Geometric shape edit sequences
____
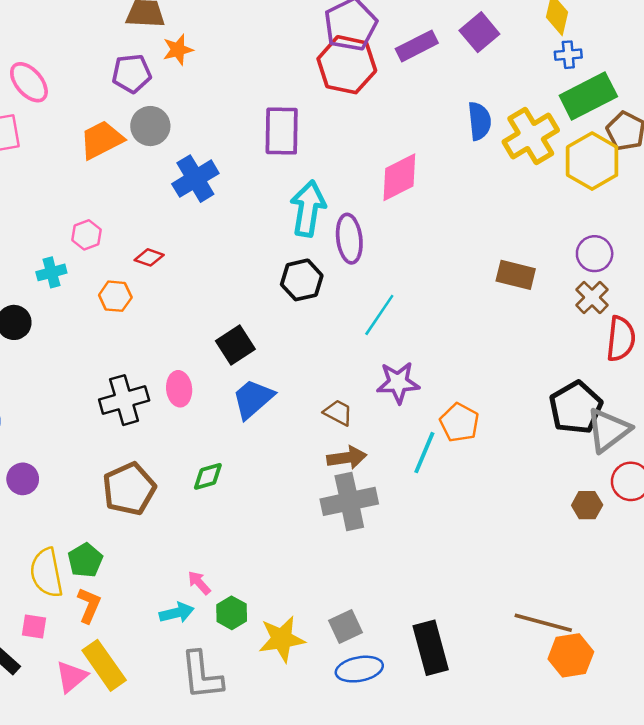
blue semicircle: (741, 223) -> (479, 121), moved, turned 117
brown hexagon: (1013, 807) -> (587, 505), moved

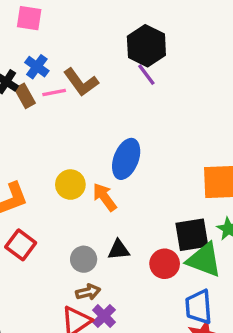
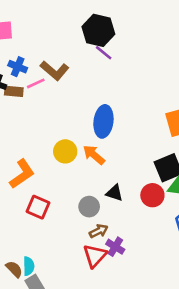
brown rectangle: (25, 96) -> (14, 91), turned -42
black triangle: (119, 250) -> (114, 193), turned 36

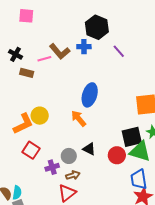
purple line: (104, 53) -> (119, 51), moved
blue cross: (18, 67) -> (84, 47), moved, turned -32
brown rectangle: (14, 91) -> (27, 73), moved
yellow circle: (65, 151) -> (40, 116), moved
purple cross: (115, 247) -> (52, 167), moved, turned 32

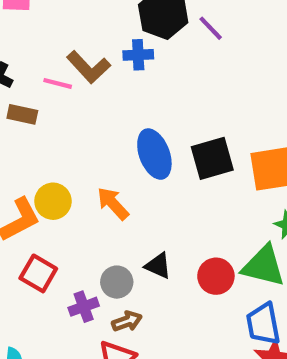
purple line: (119, 51) -> (211, 28), moved
pink line: (44, 59) -> (58, 83), turned 32
blue ellipse: (90, 95) -> (154, 154), turned -35
orange arrow: (79, 118) -> (113, 203), moved
black square: (132, 137) -> (212, 158), moved

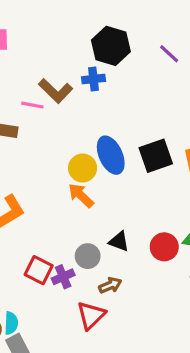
purple line: (211, 28) -> (169, 54), moved
yellow circle: (53, 201) -> (83, 168), moved
red square: (38, 273) -> (39, 270), moved
brown arrow: (127, 321) -> (110, 285), moved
____
■ Task prompt ■
Retype the entries above exactly, starting at their first line and ending with the line that holds "orange arrow: (79, 118) -> (113, 203), moved"; pictures stay out.

■ Answer space ■
blue semicircle: (741, 223) -> (479, 121), moved, turned 117
brown hexagon: (1013, 807) -> (587, 505), moved

brown rectangle: (25, 96) -> (14, 91), turned -42
black triangle: (119, 250) -> (114, 193), turned 36

purple line: (104, 53) -> (119, 51), moved
blue cross: (18, 67) -> (84, 47), moved, turned -32
brown rectangle: (14, 91) -> (27, 73), moved
yellow circle: (65, 151) -> (40, 116), moved
purple cross: (115, 247) -> (52, 167), moved, turned 32

purple line: (119, 51) -> (211, 28), moved
pink line: (44, 59) -> (58, 83), turned 32
blue ellipse: (90, 95) -> (154, 154), turned -35
orange arrow: (79, 118) -> (113, 203), moved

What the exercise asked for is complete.